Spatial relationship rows
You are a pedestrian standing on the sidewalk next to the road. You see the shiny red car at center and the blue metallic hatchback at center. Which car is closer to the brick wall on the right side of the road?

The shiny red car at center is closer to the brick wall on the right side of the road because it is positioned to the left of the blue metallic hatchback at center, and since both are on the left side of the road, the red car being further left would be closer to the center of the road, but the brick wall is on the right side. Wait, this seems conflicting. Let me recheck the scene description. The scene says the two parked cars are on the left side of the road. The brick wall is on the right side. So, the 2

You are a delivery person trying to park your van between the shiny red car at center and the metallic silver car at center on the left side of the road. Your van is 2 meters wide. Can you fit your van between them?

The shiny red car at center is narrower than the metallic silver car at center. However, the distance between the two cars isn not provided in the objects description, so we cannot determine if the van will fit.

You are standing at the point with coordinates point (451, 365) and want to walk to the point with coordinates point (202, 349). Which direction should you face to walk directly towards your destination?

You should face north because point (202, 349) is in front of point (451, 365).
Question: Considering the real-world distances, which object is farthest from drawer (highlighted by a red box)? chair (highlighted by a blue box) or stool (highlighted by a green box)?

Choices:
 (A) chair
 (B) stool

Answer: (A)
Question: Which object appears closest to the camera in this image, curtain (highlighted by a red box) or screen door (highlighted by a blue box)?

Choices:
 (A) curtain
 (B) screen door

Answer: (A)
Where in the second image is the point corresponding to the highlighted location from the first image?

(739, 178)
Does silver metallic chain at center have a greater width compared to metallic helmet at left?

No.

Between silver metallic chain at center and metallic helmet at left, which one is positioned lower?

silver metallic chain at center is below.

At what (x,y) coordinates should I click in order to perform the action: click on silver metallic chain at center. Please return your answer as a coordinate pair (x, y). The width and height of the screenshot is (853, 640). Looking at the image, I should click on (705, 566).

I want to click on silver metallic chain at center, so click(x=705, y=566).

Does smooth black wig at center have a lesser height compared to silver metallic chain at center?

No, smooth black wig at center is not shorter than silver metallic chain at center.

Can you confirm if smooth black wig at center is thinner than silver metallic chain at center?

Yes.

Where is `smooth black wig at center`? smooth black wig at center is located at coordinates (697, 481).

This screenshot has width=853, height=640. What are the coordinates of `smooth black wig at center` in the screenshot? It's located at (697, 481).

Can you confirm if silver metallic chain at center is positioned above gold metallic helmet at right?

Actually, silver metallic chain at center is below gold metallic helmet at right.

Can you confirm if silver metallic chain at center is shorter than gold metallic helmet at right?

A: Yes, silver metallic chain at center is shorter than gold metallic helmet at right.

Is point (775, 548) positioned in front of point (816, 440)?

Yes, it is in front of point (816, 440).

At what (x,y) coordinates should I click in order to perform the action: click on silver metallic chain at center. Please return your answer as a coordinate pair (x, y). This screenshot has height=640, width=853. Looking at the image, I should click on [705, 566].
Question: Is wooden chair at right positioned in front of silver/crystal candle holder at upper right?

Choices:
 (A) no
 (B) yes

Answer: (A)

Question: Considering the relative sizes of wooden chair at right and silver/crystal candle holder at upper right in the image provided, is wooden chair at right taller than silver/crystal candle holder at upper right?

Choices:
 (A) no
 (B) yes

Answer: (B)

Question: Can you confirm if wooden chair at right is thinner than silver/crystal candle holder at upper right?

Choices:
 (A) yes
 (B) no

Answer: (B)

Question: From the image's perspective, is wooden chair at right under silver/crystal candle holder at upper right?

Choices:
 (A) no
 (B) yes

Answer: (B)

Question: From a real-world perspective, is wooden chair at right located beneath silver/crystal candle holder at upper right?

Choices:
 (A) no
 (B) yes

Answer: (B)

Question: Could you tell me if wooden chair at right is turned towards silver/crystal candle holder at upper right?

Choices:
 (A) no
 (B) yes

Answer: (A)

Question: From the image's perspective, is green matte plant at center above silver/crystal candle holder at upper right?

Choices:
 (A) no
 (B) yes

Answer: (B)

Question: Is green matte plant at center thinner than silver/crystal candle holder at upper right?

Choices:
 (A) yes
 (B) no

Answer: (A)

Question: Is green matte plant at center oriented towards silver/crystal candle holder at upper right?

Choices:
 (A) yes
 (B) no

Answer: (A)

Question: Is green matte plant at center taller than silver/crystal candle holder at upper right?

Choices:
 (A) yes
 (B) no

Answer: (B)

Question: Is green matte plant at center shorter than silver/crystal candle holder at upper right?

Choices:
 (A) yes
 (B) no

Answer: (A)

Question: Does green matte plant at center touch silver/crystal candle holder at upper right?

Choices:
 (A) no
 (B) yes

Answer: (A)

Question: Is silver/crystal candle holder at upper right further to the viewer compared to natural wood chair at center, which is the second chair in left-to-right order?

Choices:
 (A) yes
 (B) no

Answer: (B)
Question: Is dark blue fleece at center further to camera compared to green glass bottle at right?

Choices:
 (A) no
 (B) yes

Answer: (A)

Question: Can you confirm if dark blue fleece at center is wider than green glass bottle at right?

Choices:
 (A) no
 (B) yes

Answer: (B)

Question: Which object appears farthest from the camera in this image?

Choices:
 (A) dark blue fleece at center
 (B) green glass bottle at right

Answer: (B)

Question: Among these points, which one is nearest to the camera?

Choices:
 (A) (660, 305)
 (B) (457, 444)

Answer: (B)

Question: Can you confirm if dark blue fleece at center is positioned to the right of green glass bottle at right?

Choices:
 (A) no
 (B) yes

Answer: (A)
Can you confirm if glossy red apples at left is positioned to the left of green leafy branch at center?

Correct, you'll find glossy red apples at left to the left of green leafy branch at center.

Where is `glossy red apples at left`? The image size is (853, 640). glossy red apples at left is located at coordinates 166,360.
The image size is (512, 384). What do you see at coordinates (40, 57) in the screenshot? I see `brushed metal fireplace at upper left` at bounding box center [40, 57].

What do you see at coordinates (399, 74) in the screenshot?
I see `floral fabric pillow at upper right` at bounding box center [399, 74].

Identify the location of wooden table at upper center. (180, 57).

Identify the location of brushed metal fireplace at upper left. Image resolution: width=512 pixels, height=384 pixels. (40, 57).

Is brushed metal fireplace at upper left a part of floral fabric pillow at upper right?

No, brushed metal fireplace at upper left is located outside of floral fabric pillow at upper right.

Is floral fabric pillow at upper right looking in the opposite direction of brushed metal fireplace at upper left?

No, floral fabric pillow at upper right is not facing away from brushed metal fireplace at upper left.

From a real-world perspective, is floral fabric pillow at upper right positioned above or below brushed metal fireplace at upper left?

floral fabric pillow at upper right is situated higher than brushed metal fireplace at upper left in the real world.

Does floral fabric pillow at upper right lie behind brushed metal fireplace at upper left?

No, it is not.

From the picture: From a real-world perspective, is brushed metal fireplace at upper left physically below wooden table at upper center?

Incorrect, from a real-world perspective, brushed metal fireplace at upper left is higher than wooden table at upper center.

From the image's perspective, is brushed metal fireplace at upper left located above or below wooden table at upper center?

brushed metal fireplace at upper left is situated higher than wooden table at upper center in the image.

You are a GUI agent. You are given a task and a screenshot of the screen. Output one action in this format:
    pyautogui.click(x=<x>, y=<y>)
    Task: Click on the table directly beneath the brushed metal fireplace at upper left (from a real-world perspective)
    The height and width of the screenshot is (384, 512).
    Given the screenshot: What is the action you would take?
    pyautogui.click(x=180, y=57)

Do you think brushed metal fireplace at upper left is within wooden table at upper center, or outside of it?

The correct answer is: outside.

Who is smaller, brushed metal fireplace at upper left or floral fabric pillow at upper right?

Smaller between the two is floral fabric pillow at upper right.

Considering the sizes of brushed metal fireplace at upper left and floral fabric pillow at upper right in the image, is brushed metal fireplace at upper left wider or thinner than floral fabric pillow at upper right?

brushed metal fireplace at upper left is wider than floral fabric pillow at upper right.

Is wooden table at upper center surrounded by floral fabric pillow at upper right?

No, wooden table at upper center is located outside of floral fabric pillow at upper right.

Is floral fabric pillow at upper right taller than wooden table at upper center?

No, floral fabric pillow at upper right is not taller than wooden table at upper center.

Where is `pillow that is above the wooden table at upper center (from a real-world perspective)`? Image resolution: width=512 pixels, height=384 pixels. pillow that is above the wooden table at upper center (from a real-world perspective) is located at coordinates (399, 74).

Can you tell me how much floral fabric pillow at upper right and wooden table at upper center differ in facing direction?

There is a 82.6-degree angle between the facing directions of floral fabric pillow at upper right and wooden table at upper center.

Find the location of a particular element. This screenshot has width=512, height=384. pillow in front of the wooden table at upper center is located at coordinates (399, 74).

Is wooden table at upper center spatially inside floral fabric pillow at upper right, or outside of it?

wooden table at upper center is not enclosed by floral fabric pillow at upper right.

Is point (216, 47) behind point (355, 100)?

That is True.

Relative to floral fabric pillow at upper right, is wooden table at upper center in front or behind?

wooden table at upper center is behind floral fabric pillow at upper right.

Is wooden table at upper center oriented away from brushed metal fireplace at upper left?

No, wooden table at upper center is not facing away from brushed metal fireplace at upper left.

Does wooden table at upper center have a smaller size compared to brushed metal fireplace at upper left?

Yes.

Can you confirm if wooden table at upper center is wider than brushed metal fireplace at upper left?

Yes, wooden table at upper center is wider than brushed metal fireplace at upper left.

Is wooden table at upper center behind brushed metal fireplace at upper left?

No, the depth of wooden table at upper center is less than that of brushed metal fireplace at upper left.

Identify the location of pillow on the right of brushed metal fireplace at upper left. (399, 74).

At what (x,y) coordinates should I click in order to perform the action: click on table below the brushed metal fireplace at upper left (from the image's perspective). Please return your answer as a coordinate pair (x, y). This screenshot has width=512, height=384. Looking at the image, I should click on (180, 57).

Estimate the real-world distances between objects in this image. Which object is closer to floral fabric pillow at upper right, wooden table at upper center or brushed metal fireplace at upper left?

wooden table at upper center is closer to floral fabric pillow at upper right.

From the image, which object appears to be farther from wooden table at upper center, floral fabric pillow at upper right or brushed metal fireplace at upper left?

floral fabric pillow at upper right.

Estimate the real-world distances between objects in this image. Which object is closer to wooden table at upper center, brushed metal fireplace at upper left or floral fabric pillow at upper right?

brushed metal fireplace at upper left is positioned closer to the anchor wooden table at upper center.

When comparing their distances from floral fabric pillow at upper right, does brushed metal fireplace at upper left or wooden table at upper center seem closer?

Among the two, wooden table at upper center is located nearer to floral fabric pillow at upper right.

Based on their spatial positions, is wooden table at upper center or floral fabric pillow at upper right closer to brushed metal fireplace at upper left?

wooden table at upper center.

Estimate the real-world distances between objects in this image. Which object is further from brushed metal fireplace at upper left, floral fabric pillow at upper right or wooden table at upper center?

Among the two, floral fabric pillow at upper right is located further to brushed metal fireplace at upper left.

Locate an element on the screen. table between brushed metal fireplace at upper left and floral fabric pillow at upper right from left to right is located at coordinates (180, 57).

# [EXERCISE BRIEF]
Output as a numbered list the lines from the one containing "Identify the location of brushed" through the one containing "Is floral fabric pillow at upper right looking", both included, and skip any blank lines.

# [EXERCISE RESULT]
1. Identify the location of brushed metal fireplace at upper left. Image resolution: width=512 pixels, height=384 pixels. (40, 57).
2. Is brushed metal fireplace at upper left a part of floral fabric pillow at upper right?
3. No, brushed metal fireplace at upper left is located outside of floral fabric pillow at upper right.
4. Is floral fabric pillow at upper right looking in the opposite direction of brushed metal fireplace at upper left?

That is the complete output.